Material to process -
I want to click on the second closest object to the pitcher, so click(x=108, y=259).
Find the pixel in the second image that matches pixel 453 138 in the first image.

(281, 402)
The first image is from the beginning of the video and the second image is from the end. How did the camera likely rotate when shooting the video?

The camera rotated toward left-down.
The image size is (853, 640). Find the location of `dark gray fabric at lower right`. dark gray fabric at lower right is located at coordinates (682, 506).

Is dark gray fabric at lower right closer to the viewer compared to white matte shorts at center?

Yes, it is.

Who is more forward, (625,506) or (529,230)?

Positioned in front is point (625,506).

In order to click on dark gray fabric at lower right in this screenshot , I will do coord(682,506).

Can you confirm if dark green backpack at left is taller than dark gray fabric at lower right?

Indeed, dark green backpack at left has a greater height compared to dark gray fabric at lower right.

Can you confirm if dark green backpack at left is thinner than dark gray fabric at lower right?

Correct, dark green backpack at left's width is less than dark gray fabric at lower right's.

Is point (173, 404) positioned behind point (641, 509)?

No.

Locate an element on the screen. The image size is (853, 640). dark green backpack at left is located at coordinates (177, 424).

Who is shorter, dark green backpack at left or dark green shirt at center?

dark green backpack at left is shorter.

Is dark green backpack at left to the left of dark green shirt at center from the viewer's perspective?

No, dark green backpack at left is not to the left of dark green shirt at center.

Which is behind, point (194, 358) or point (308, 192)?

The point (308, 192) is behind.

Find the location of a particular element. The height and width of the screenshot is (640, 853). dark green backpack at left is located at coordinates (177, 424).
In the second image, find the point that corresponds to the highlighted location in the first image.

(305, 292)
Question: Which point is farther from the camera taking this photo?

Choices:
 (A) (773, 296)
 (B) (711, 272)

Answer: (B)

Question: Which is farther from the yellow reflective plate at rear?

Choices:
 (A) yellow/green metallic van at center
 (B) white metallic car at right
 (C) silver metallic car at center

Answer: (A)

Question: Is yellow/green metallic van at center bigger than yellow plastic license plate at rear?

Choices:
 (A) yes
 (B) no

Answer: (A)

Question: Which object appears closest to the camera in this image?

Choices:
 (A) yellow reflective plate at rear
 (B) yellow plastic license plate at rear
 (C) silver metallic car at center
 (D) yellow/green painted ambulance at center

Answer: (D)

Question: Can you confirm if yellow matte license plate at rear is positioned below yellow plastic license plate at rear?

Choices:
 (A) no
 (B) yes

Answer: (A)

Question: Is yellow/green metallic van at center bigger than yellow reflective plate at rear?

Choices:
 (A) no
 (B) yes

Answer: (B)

Directive - Copy out every line above that contains the word "center".

Complete answer -
Is dark gray fabric at lower right closer to the viewer compared to white matte shorts at center?
Who is shorter, dark green backpack at left or dark green shirt at center?
Is dark green backpack at left to the left of dark green shirt at center from the viewer's perspective?
No, dark green backpack at left is not to the left of dark green shirt at center.
 (A) yellow/green metallic van at center
 (C) silver metallic car at center
Question: Is yellow/green metallic van at center bigger than yellow plastic license plate at rear?
 (C) silver metallic car at center
 (D) yellow/green painted ambulance at center
Question: Is yellow/green metallic van at center bigger than yellow reflective plate at rear?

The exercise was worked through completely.